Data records
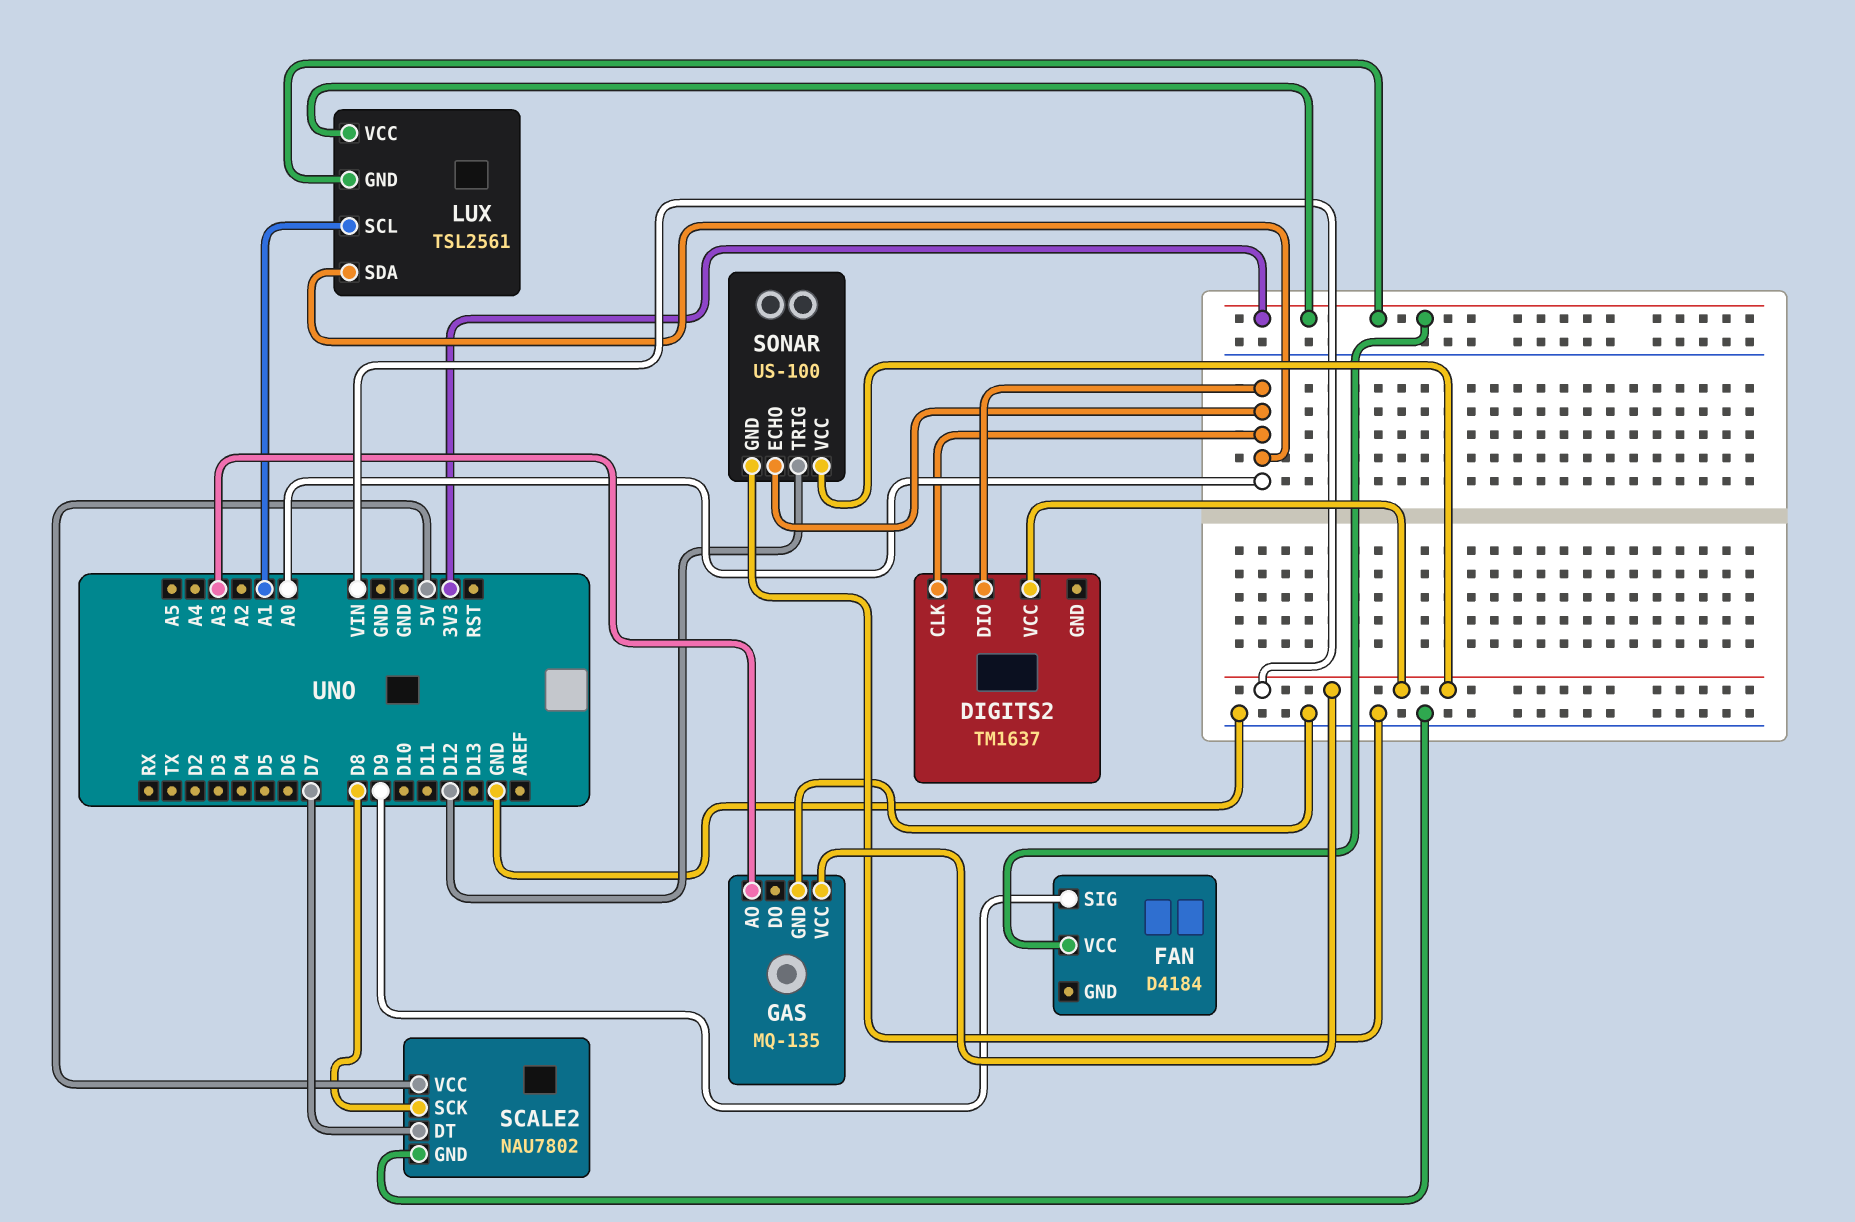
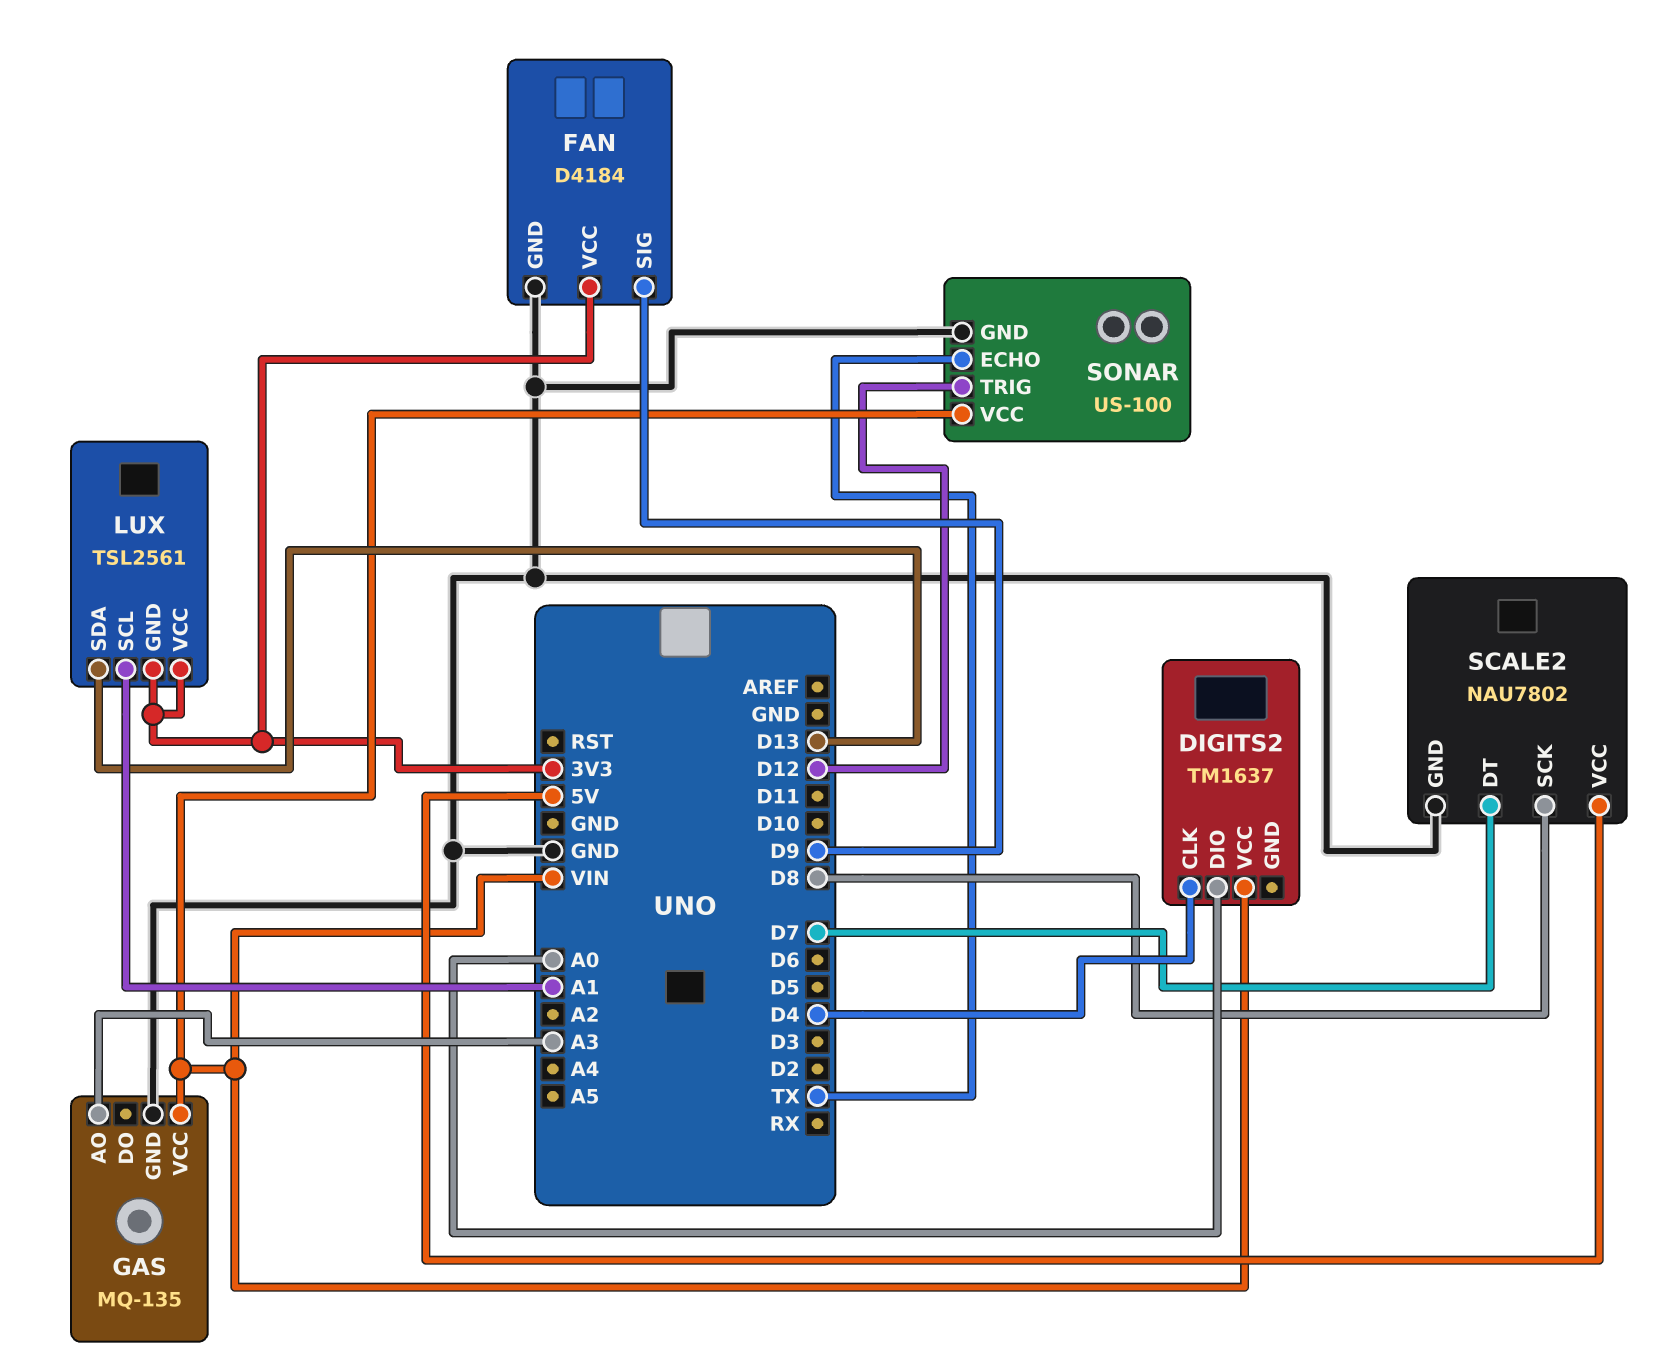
DIGITS2 pin CLK: A0 -> D4
FAN pin GND: none -> GND
LUX pin SDA: A0 -> D13
SONAR pin ECHO: A0 -> TX

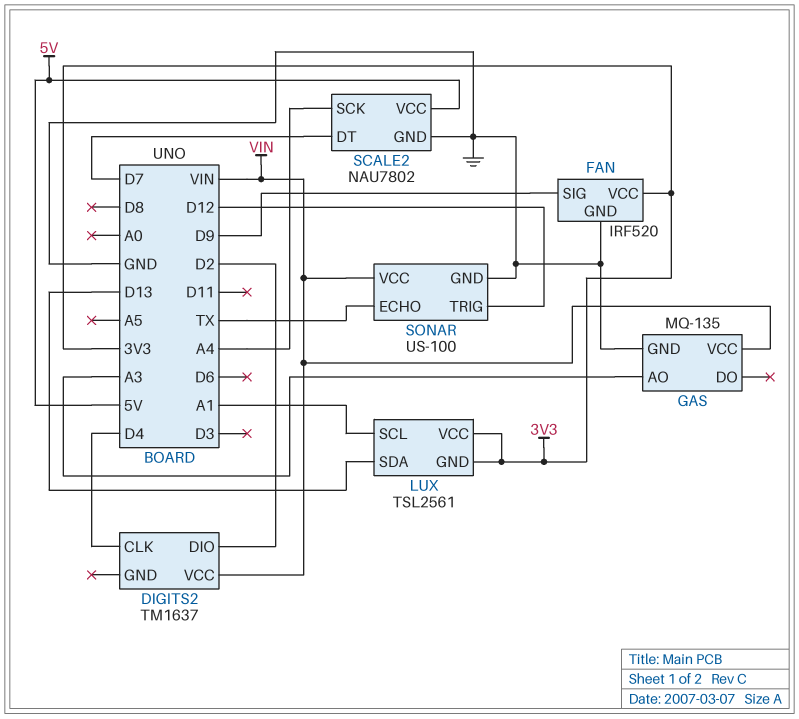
DIGITS2 pin DIO: A0 -> D2
FAN: D4184 -> IRF520
SCALE2 pin SCK: D8 -> A4

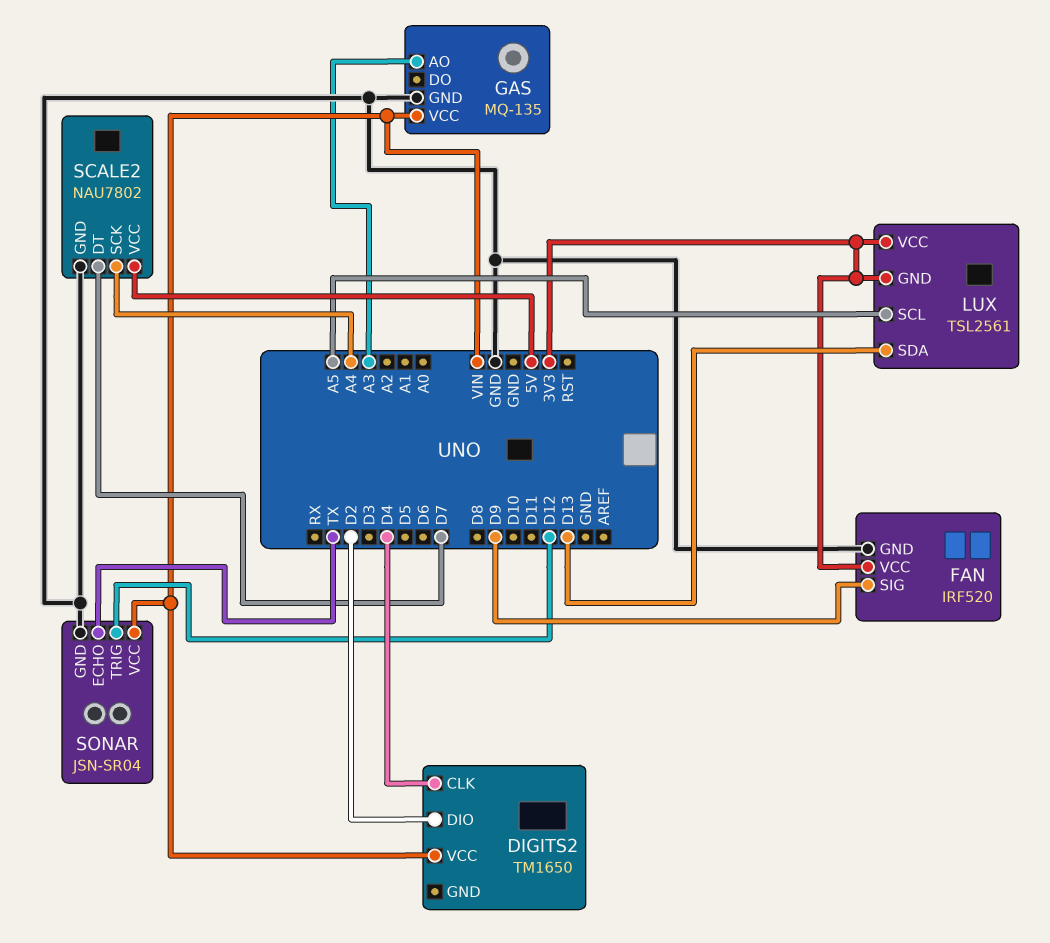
DIGITS2: TM1637 -> TM1650
LUX pin SCL: A1 -> A5
SONAR: US-100 -> JSN-SR04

_What you have to do:_ Copy out each record shown above without alteration, skipping any picture.

_Your response:_
DIGITS2 pin CLK: A0 -> D4
FAN pin GND: none -> GND
LUX pin SDA: A0 -> D13
SONAR pin ECHO: A0 -> TX

DIGITS2 pin DIO: A0 -> D2
FAN: D4184 -> IRF520
SCALE2 pin SCK: D8 -> A4

DIGITS2: TM1637 -> TM1650
LUX pin SCL: A1 -> A5
SONAR: US-100 -> JSN-SR04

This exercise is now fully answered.